Task objective: The answer must be a single number: how many lines in the entries below contain the word "SONAR".

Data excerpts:

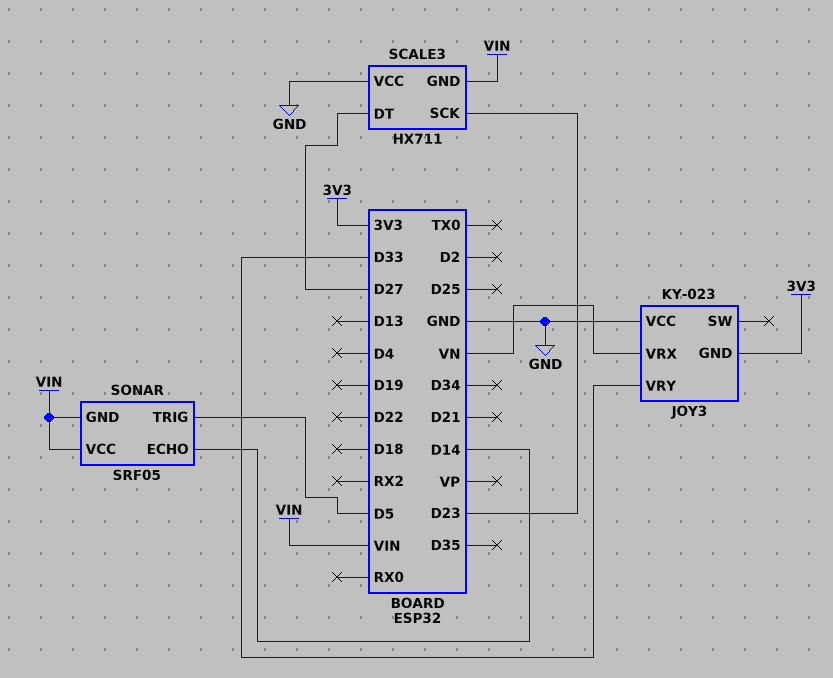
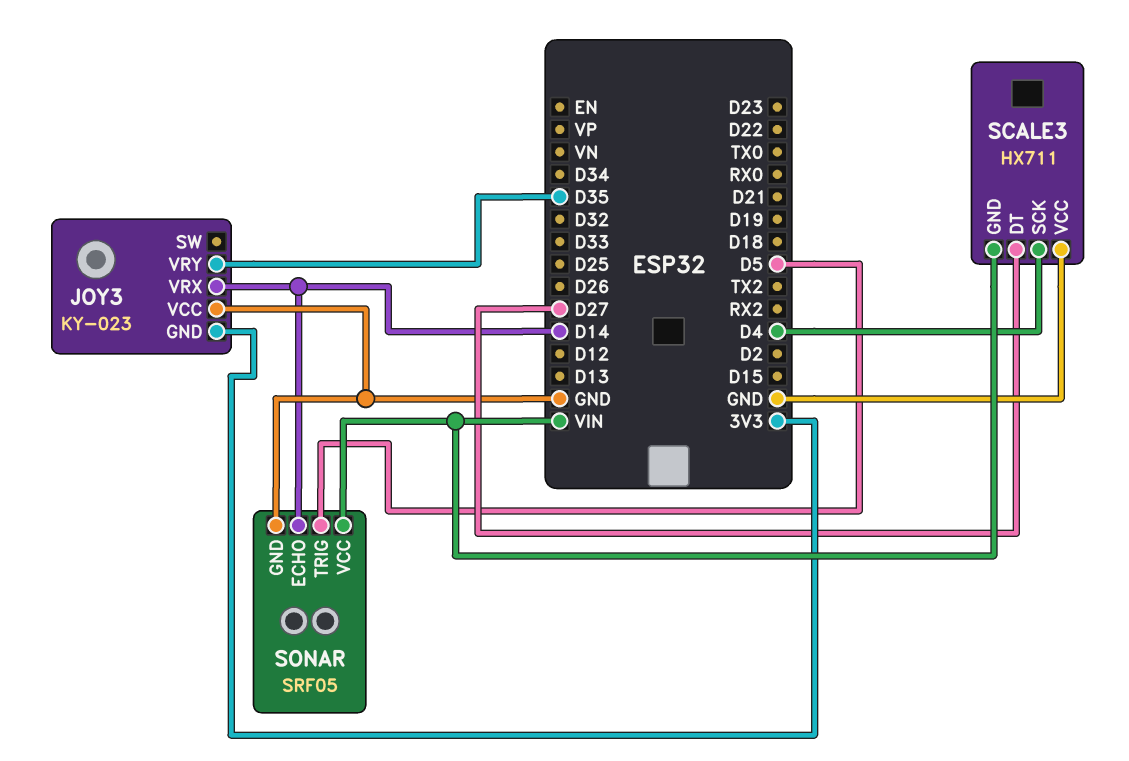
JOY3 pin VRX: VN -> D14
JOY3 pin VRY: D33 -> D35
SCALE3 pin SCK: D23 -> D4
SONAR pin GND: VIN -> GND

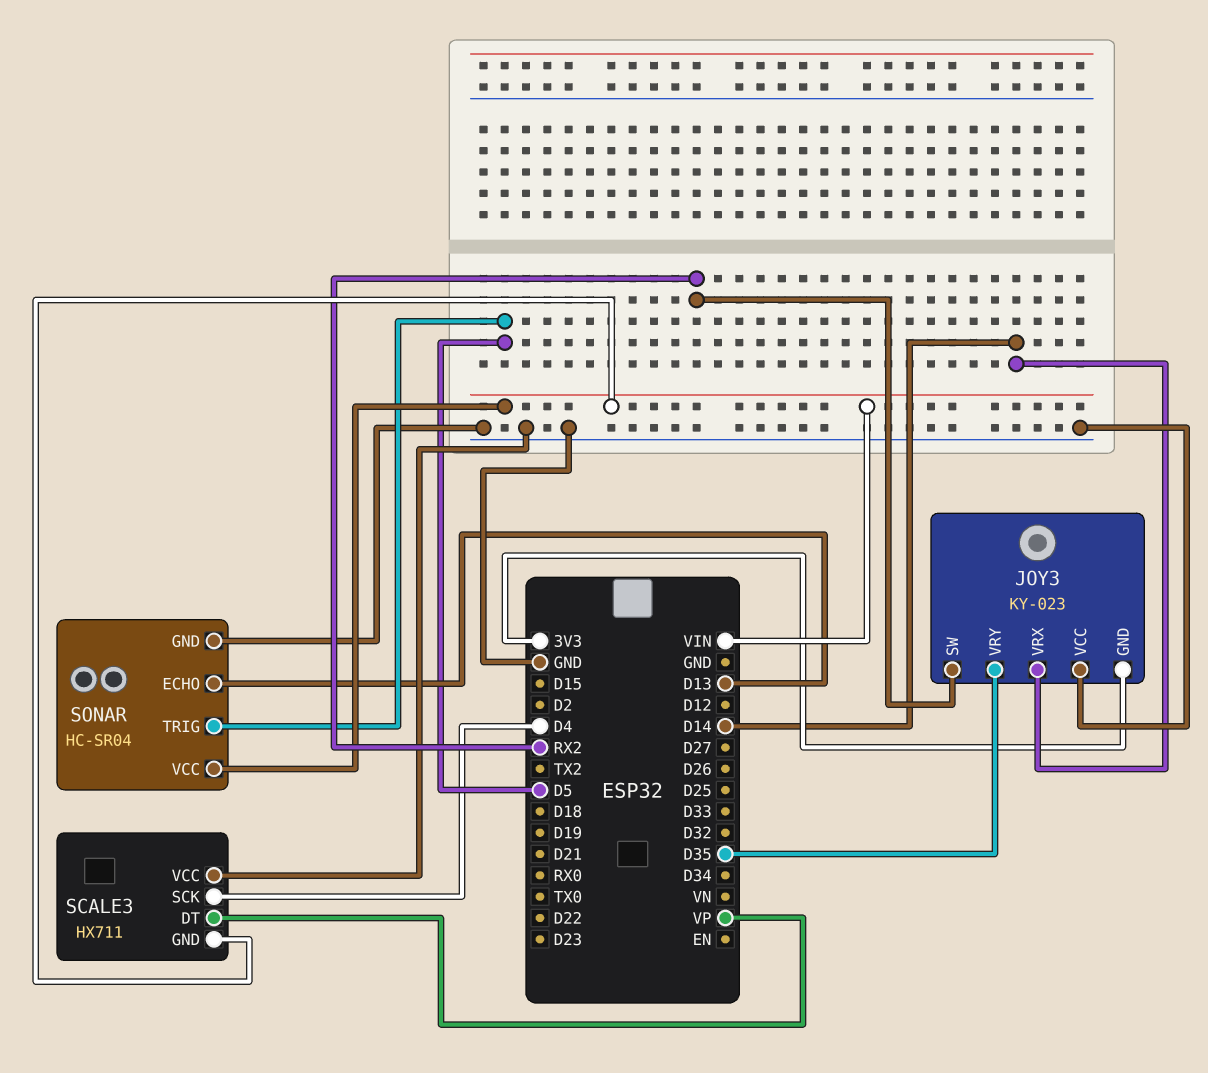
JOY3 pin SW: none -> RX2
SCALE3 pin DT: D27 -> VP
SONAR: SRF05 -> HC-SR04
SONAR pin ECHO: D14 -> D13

Reply to the exercise: 3